Start of Extracted entries

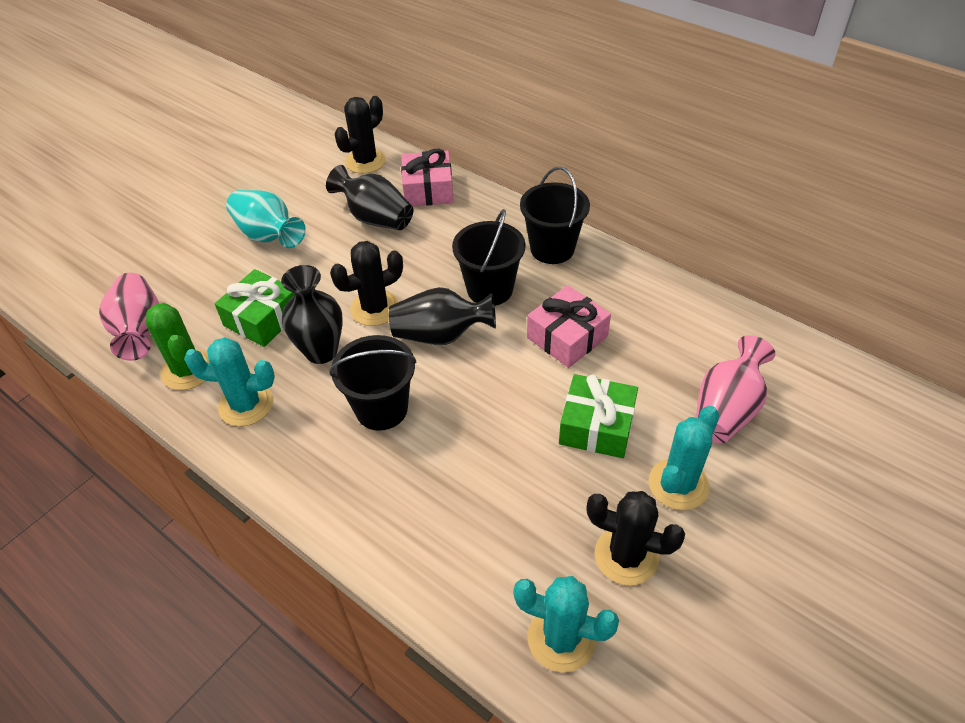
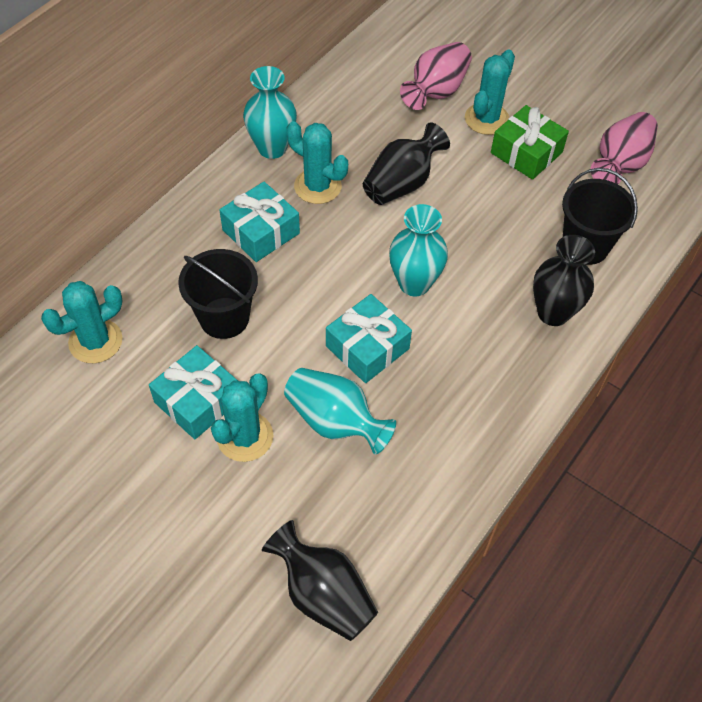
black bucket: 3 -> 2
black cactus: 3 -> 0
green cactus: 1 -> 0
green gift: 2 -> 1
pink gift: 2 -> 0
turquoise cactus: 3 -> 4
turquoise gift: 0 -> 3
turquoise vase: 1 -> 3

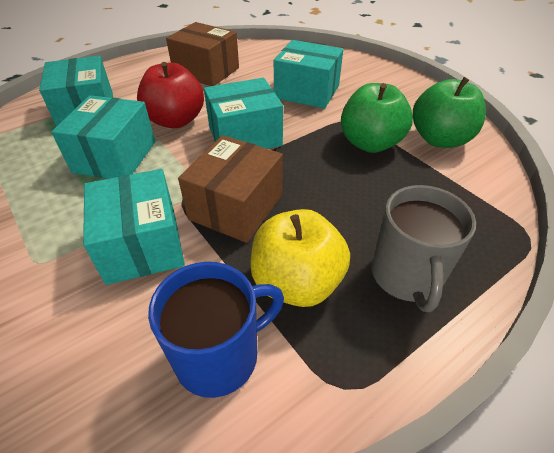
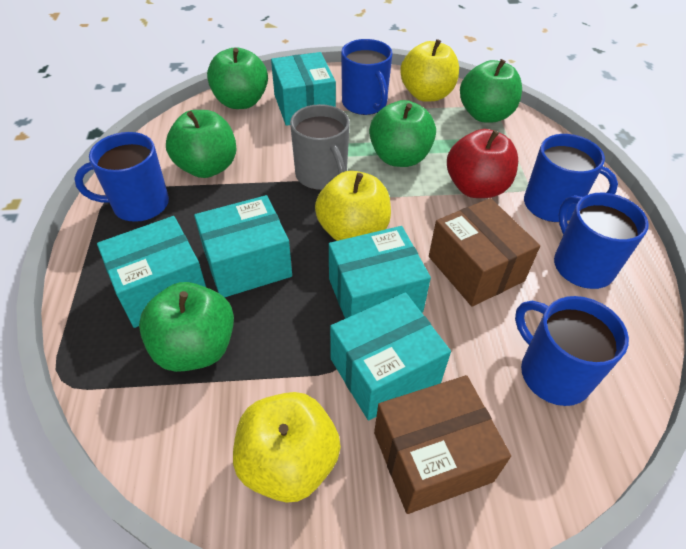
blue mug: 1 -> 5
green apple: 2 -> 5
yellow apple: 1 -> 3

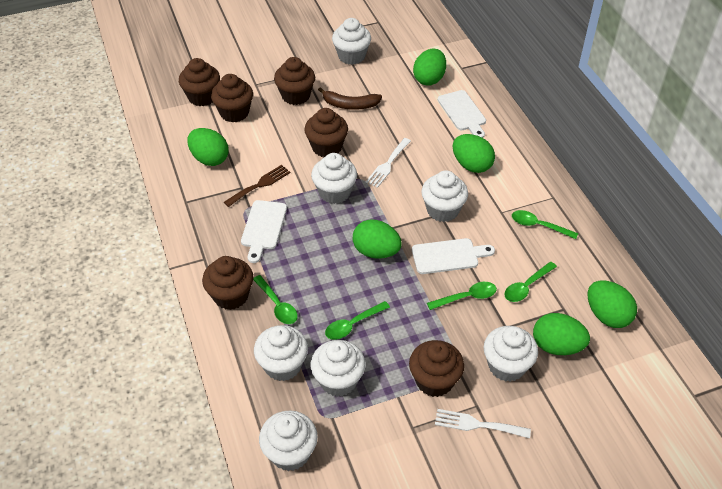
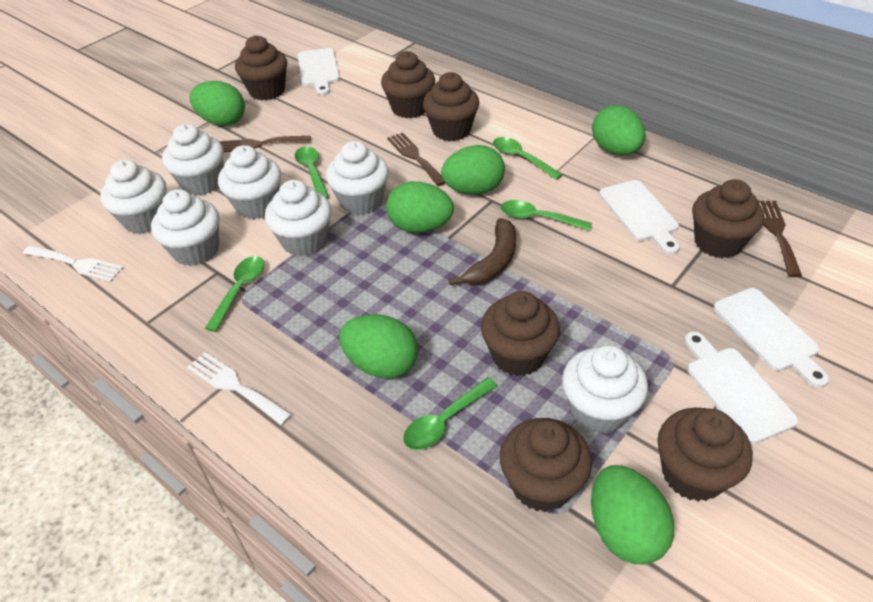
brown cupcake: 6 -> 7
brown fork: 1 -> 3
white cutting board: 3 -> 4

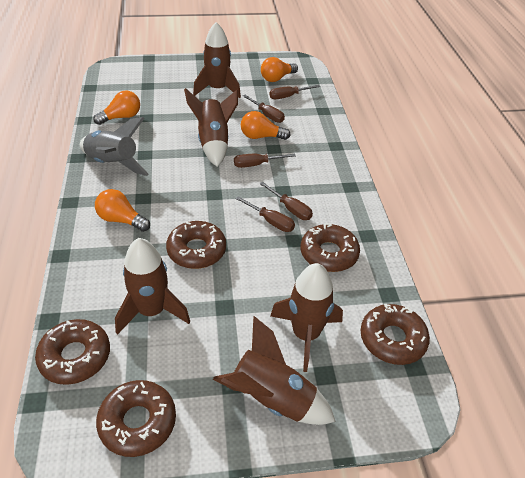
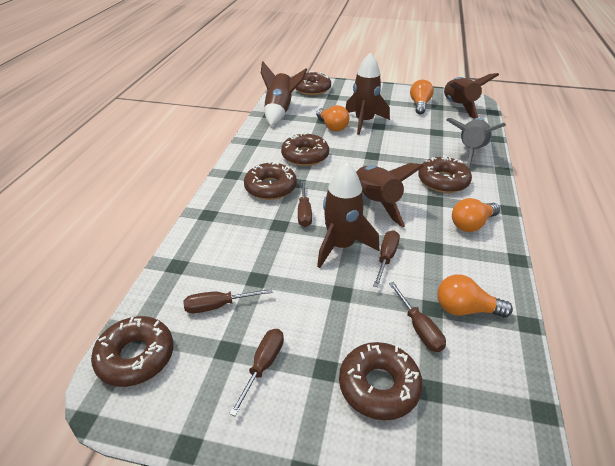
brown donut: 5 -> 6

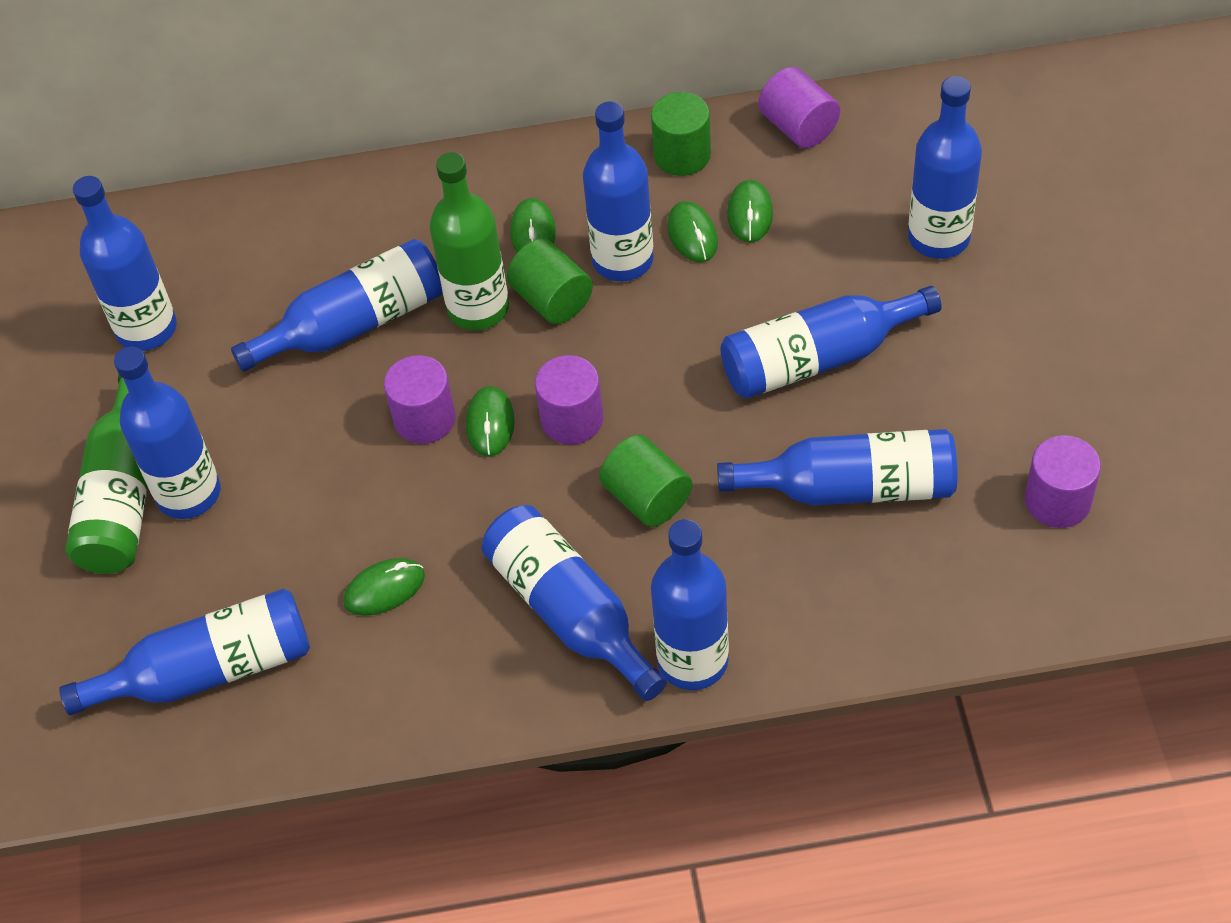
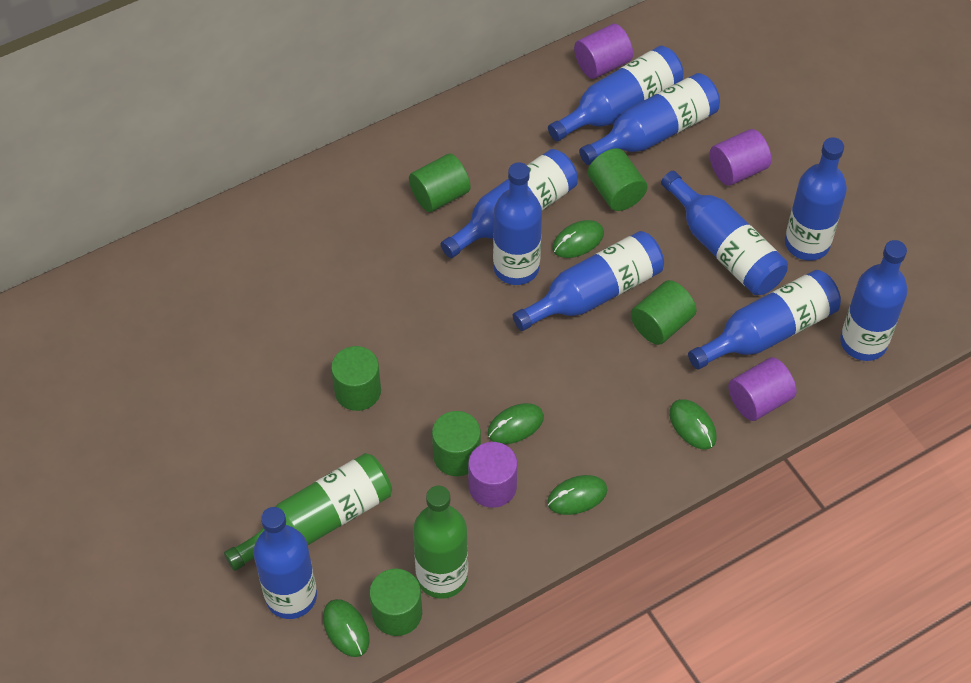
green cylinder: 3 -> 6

End of Extracted entries

▶ _Your instructions_: In the records above, locate the lines holding the word "brown". Copy each of them.

▶ _Written response_:
brown cupcake: 6 -> 7
brown fork: 1 -> 3
brown donut: 5 -> 6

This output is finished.